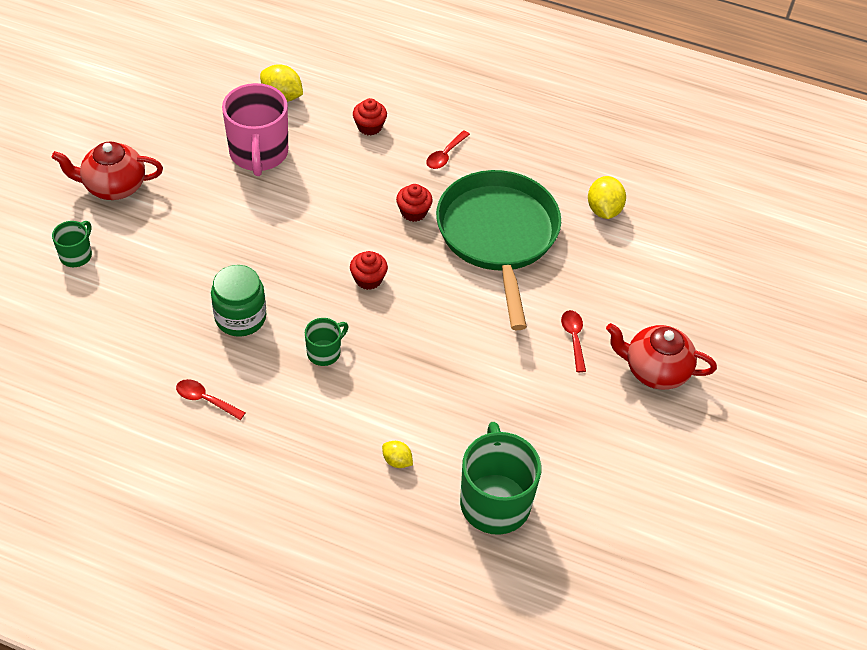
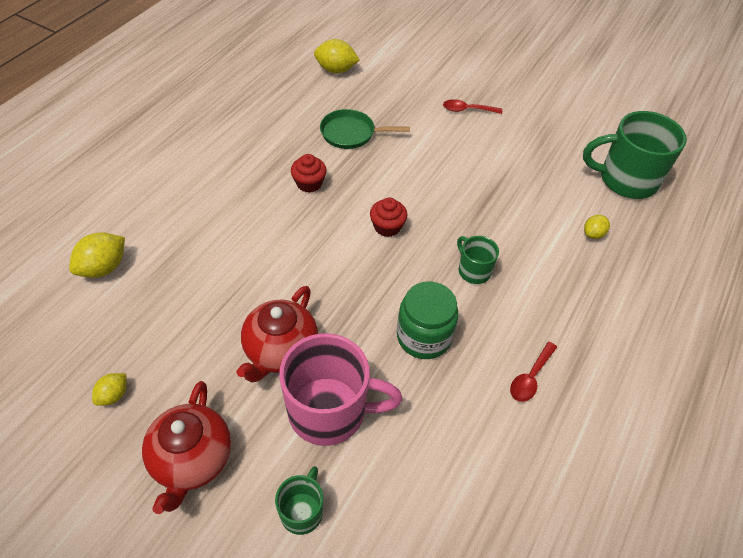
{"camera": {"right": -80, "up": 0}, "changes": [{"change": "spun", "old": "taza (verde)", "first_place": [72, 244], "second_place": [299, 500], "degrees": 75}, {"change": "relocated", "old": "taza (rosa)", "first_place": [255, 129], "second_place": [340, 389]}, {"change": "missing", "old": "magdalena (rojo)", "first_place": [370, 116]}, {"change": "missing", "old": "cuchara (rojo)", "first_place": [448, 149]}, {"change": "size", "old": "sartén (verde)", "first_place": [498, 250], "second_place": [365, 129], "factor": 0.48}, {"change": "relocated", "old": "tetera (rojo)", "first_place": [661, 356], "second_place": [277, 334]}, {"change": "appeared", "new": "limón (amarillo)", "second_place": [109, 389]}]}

--

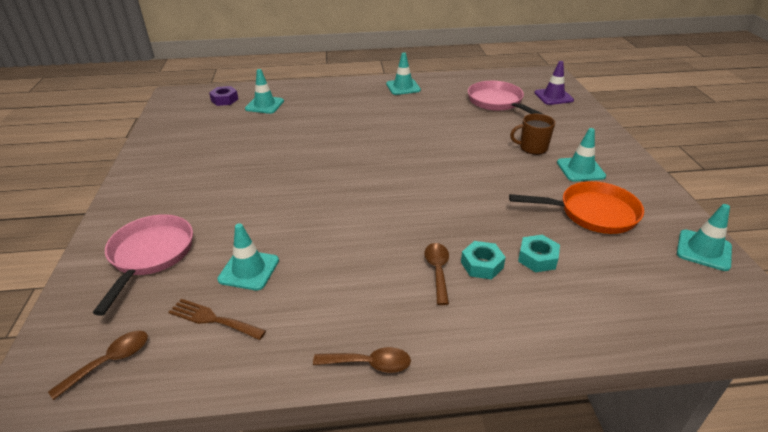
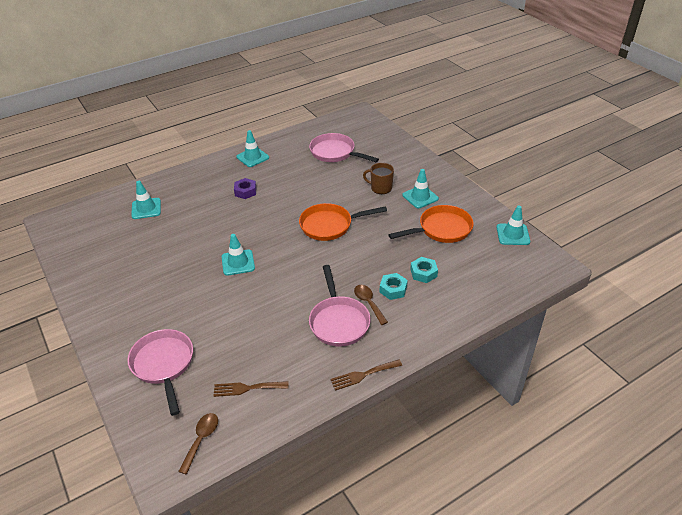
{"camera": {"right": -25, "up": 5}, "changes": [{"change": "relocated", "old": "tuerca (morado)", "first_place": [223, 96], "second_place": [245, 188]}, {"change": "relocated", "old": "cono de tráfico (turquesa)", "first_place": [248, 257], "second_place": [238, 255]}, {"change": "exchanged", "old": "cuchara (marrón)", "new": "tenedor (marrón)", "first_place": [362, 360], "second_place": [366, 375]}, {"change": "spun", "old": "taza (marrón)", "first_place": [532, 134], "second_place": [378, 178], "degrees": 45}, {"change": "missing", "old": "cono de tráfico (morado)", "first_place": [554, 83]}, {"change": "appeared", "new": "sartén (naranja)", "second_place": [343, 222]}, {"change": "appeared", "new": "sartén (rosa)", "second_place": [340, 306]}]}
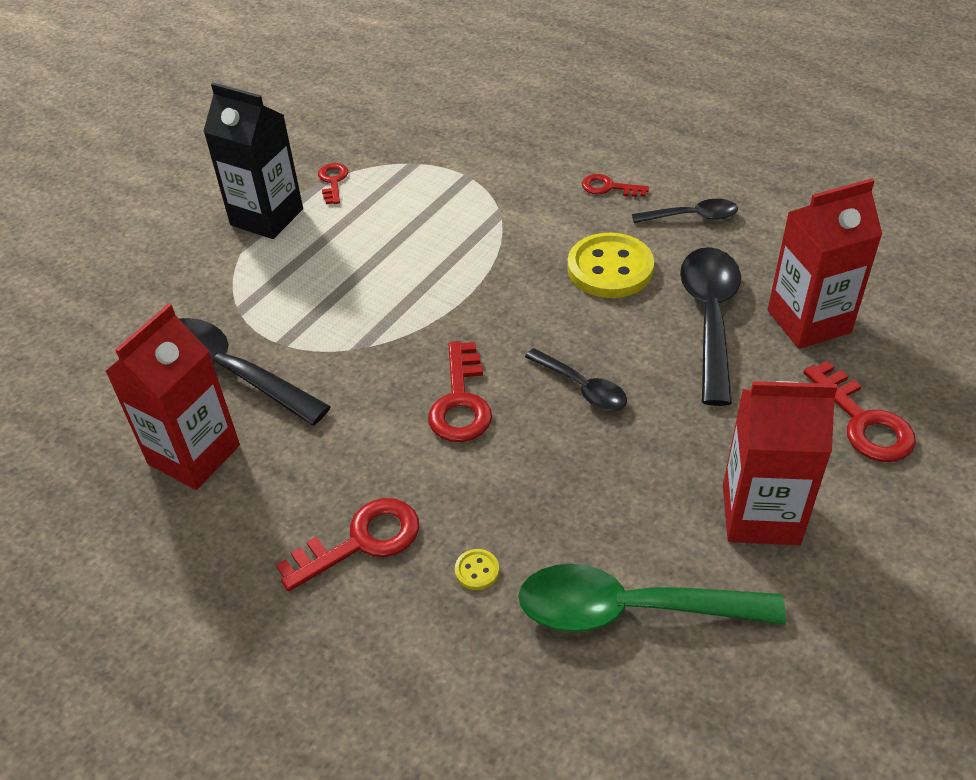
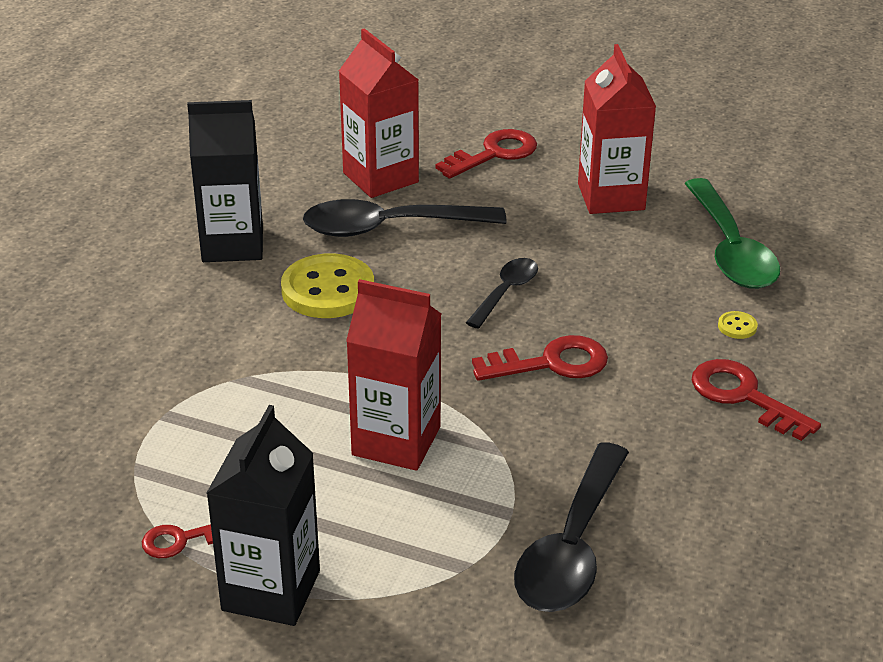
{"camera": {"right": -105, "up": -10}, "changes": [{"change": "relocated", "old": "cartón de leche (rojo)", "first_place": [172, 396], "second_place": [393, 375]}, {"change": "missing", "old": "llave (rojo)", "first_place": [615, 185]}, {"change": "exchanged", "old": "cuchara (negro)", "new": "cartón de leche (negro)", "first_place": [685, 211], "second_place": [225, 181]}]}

§ WORK ITEM
Find how many lines in the data above include the string "appeared", and give that number alone.

§ RESULT
2